=== Records supplied ===
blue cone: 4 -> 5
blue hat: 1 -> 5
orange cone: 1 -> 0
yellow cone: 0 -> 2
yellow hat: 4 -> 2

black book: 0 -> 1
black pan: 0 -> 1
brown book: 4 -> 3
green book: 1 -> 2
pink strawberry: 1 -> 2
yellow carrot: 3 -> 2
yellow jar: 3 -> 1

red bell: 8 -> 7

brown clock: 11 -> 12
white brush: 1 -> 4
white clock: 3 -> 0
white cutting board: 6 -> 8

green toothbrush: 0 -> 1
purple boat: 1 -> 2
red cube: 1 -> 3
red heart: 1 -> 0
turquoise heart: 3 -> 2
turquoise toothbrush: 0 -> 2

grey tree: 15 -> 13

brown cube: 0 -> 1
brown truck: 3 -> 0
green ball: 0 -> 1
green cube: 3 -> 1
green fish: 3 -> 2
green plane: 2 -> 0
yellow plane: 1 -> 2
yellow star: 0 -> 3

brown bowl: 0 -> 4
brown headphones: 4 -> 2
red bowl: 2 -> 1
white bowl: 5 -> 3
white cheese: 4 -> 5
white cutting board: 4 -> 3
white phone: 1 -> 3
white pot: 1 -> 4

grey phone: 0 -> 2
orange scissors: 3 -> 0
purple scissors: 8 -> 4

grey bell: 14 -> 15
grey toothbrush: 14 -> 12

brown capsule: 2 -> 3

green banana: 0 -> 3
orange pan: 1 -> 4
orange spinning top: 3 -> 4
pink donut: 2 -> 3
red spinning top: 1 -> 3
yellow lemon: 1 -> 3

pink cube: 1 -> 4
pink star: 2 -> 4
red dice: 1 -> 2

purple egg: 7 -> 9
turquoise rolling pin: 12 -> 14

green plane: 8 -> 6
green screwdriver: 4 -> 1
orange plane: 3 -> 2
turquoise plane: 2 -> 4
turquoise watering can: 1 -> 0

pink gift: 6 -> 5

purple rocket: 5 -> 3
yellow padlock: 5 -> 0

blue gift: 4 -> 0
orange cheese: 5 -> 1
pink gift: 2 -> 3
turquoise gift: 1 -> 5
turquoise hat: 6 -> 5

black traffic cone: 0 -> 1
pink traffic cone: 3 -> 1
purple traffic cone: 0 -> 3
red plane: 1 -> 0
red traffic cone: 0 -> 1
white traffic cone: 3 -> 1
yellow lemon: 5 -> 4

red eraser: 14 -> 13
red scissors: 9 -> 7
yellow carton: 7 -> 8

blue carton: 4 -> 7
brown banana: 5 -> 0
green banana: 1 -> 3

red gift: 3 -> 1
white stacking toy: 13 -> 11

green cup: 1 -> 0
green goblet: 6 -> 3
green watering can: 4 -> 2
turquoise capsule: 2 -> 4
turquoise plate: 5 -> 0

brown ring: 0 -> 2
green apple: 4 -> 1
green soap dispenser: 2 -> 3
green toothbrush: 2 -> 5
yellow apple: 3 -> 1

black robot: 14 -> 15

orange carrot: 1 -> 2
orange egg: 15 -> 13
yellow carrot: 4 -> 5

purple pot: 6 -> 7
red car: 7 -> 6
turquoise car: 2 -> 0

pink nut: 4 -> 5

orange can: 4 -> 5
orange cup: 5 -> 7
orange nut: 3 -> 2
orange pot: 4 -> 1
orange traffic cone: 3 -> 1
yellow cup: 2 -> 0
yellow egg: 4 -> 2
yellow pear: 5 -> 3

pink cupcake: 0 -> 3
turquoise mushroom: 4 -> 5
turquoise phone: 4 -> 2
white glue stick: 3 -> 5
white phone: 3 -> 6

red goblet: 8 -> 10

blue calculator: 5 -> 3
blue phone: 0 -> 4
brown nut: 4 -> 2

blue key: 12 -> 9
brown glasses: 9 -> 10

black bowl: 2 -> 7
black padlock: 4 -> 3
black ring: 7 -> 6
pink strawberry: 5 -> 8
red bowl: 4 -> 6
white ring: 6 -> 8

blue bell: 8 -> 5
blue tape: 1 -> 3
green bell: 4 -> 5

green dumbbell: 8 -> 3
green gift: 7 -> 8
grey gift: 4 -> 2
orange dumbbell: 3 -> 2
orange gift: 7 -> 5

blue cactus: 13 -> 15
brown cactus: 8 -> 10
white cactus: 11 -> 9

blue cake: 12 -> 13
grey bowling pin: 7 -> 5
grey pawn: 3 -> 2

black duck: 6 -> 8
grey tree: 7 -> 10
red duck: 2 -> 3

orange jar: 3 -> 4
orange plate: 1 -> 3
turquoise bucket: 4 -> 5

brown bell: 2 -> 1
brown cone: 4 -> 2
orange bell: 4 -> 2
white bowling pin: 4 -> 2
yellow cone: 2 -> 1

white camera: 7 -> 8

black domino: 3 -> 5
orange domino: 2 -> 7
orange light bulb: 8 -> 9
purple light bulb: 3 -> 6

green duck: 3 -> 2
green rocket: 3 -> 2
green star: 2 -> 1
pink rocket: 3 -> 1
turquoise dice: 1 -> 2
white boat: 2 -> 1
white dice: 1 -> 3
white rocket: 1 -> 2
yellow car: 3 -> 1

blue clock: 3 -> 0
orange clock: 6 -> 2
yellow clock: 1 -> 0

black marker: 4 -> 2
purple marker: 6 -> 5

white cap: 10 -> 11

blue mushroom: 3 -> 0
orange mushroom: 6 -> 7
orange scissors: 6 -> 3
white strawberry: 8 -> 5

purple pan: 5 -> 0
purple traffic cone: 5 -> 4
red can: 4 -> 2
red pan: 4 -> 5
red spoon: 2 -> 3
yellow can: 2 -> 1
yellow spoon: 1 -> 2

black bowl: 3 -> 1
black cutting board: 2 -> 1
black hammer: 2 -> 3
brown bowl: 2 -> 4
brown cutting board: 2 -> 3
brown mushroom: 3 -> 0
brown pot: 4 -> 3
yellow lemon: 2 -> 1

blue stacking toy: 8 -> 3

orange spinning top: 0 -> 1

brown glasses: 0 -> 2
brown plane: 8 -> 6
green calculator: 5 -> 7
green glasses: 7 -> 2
===
> [Work item]
From the entries above, select each line containing the string "lemon".

> [Output of the task]
yellow lemon: 1 -> 3
yellow lemon: 5 -> 4
yellow lemon: 2 -> 1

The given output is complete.